(Directions for this task)
The job is to find each line in the entries holding the string "pink" and copy that line.

[Image sequences with shape edits]
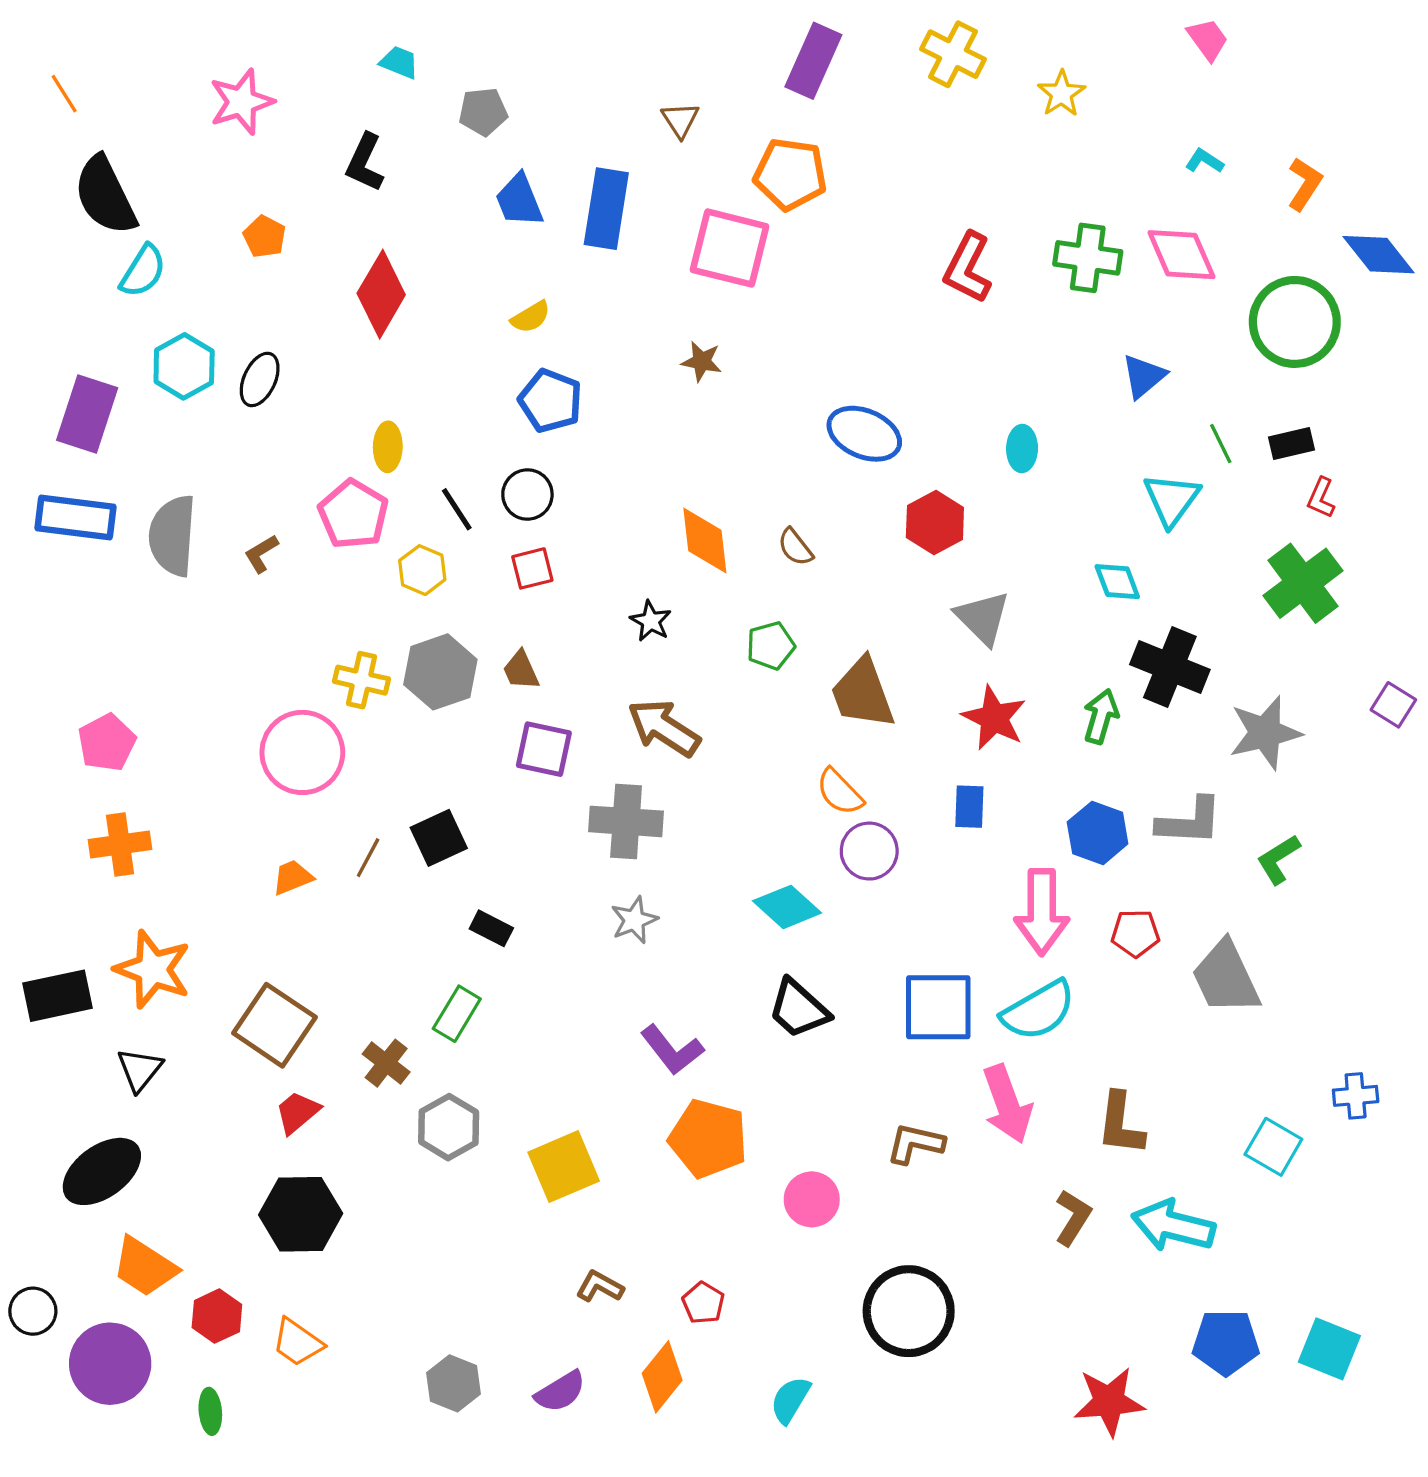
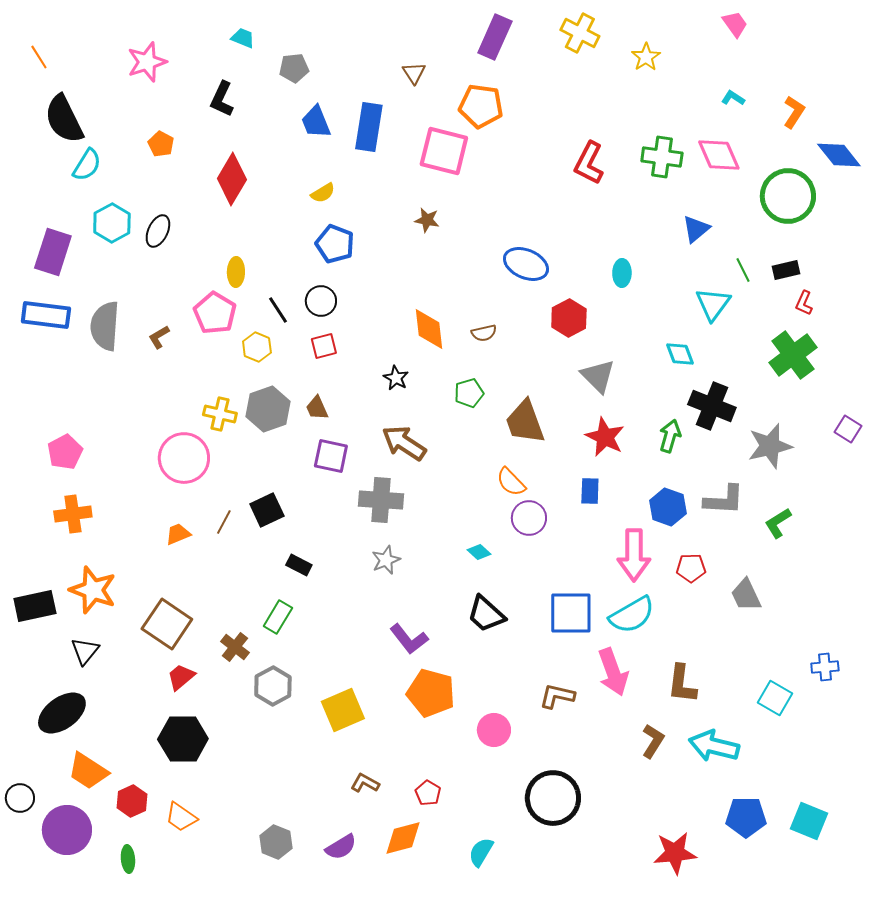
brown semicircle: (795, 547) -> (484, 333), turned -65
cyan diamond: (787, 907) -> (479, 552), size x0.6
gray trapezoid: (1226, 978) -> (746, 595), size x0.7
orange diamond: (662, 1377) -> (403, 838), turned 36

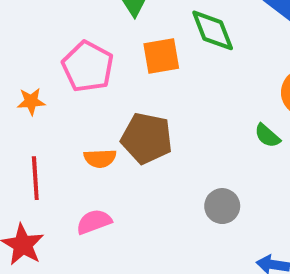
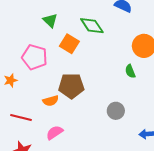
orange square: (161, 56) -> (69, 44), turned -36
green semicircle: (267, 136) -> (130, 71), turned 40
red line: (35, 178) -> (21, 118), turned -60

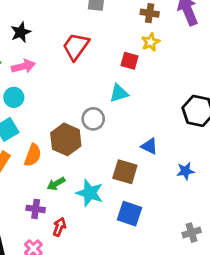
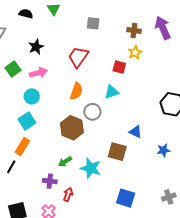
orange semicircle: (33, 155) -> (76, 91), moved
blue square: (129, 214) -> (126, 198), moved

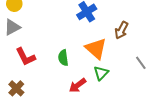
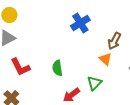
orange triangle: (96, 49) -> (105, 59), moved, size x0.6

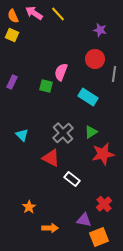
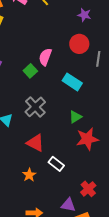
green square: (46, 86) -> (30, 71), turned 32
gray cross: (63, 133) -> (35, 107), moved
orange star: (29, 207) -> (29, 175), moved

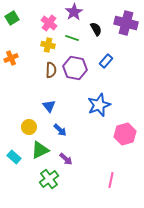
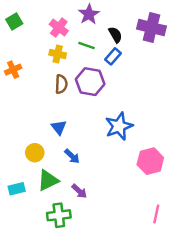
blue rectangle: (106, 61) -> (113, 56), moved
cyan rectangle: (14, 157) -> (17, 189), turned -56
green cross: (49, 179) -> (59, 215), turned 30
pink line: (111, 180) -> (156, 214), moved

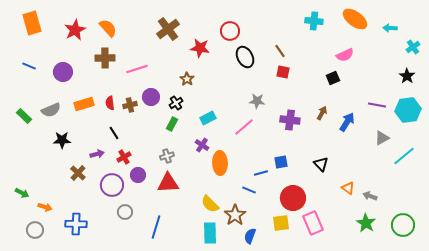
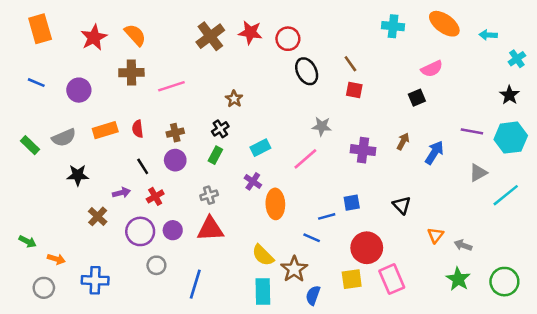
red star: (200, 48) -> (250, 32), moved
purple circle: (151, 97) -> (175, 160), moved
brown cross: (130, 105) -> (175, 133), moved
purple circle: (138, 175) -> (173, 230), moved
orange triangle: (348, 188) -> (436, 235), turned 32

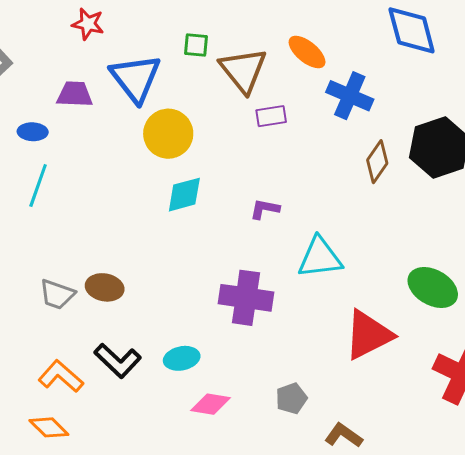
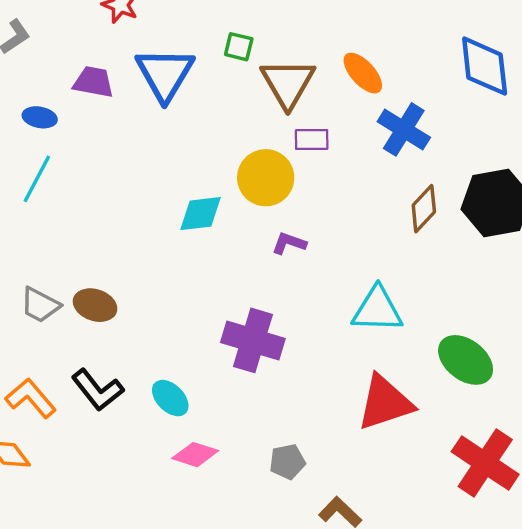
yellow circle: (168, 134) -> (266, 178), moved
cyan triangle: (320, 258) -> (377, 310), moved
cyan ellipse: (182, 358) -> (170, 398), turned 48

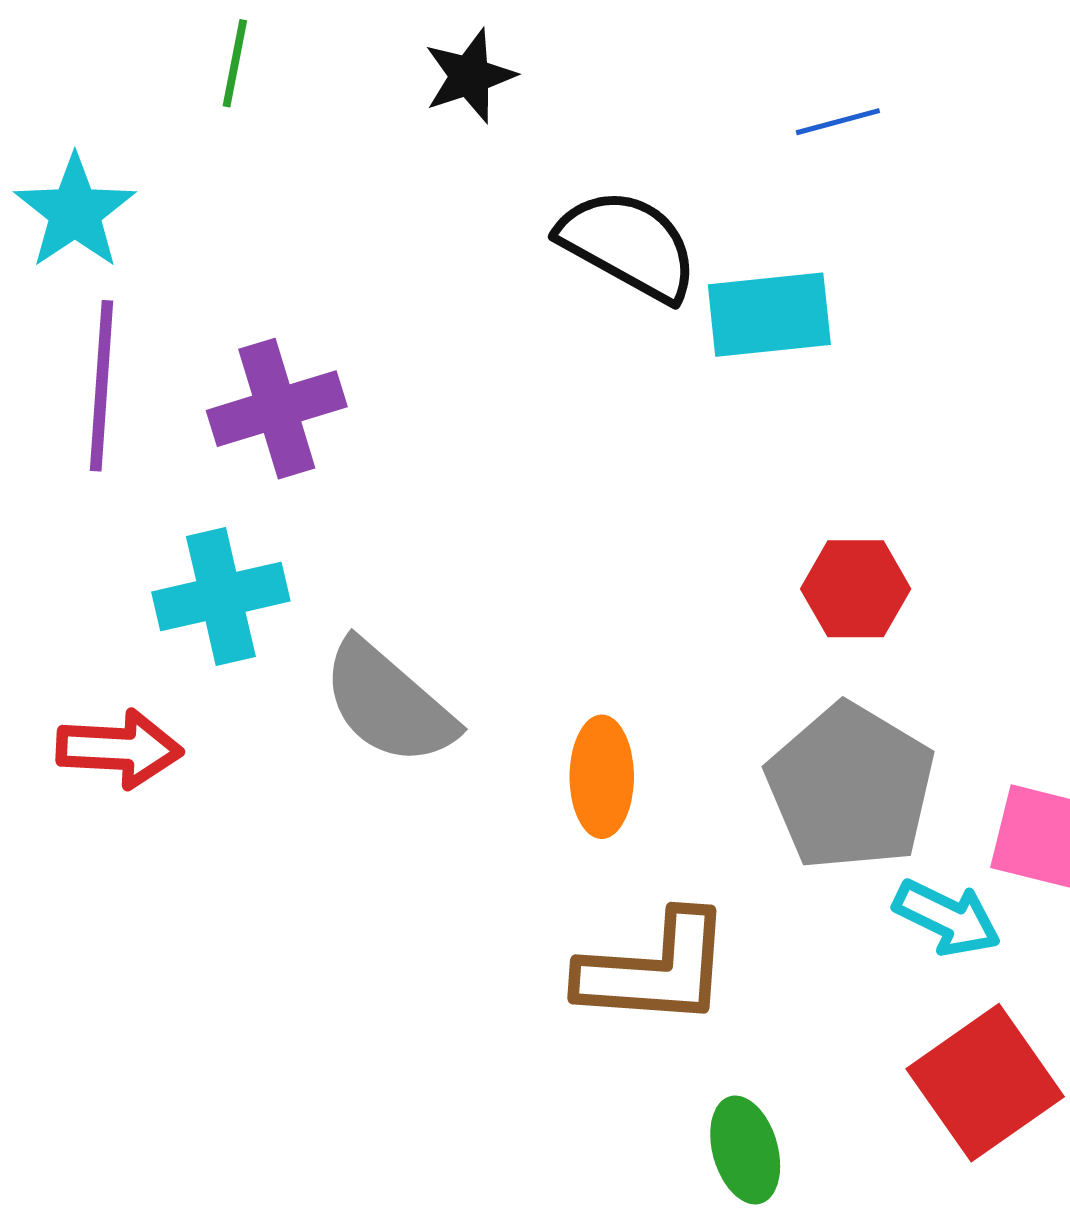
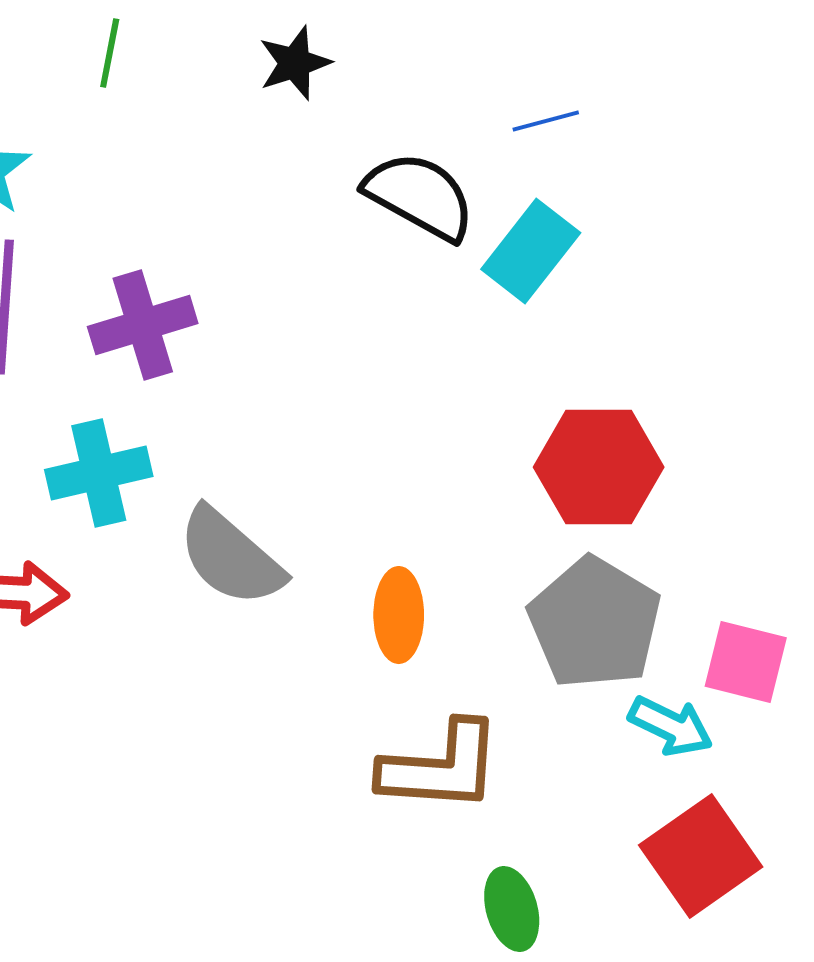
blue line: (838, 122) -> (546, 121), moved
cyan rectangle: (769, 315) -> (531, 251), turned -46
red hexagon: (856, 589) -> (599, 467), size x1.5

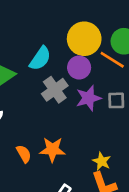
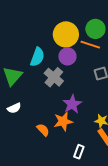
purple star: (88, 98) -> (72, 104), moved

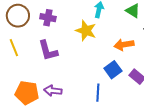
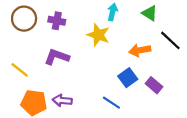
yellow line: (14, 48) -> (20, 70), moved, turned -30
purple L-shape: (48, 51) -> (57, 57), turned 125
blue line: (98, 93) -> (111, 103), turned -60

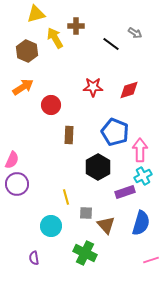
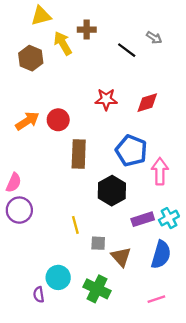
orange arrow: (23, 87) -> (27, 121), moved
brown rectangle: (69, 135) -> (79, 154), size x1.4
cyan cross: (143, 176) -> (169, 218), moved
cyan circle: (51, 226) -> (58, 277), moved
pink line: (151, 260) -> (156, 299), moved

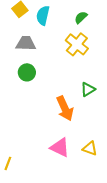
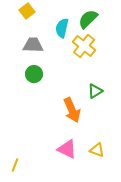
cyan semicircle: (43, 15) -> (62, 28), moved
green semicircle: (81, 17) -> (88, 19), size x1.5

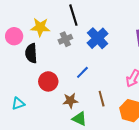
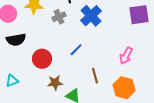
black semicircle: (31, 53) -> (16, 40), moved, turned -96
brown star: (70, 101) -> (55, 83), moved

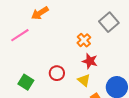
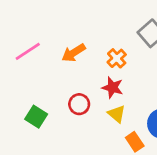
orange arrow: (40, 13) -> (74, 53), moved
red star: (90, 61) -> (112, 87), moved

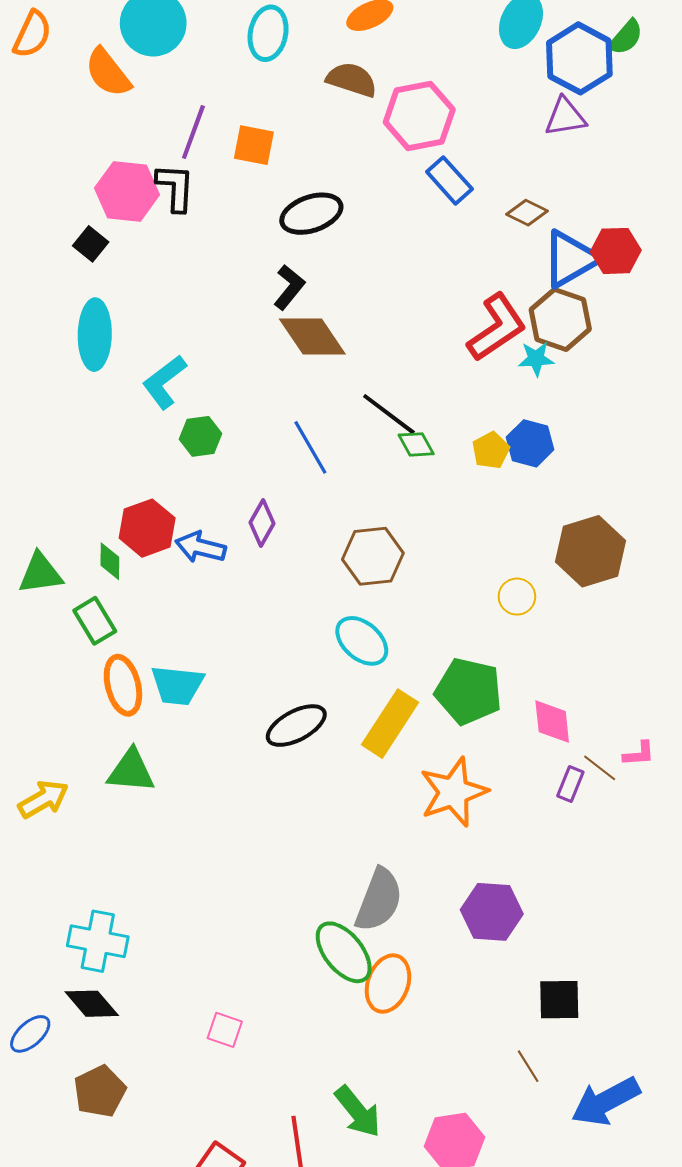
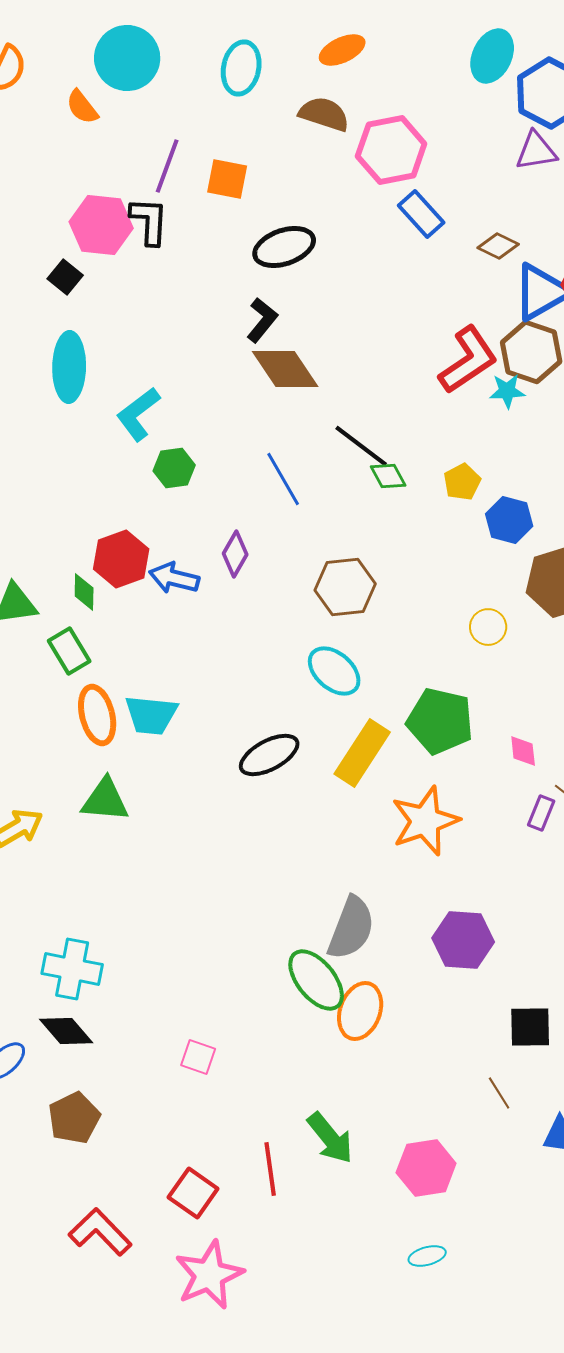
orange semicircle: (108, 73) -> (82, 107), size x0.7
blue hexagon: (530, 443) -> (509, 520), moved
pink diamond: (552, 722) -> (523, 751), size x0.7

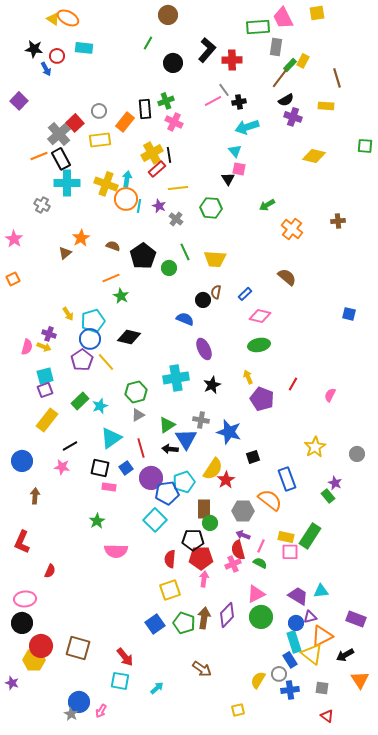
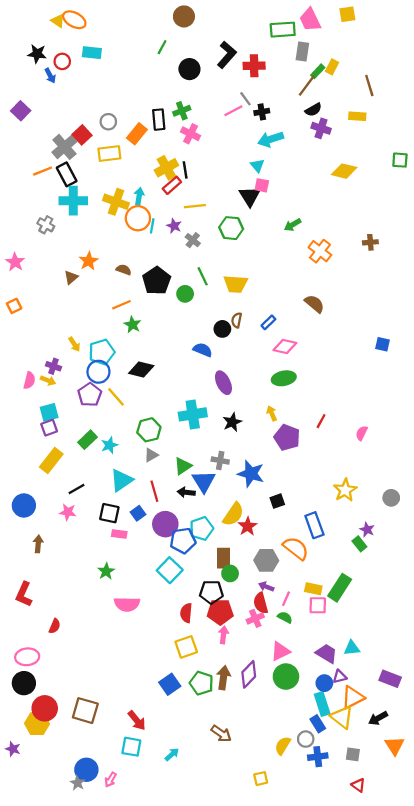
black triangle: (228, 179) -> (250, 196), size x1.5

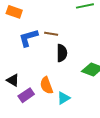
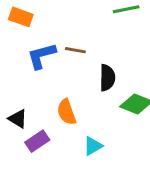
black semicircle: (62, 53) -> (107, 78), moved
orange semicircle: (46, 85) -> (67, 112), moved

(Output)
pink line: (111, 180) -> (156, 214), moved
pink line: (151, 260) -> (156, 299), moved
pink diamond: (552, 722) -> (523, 751), size x0.7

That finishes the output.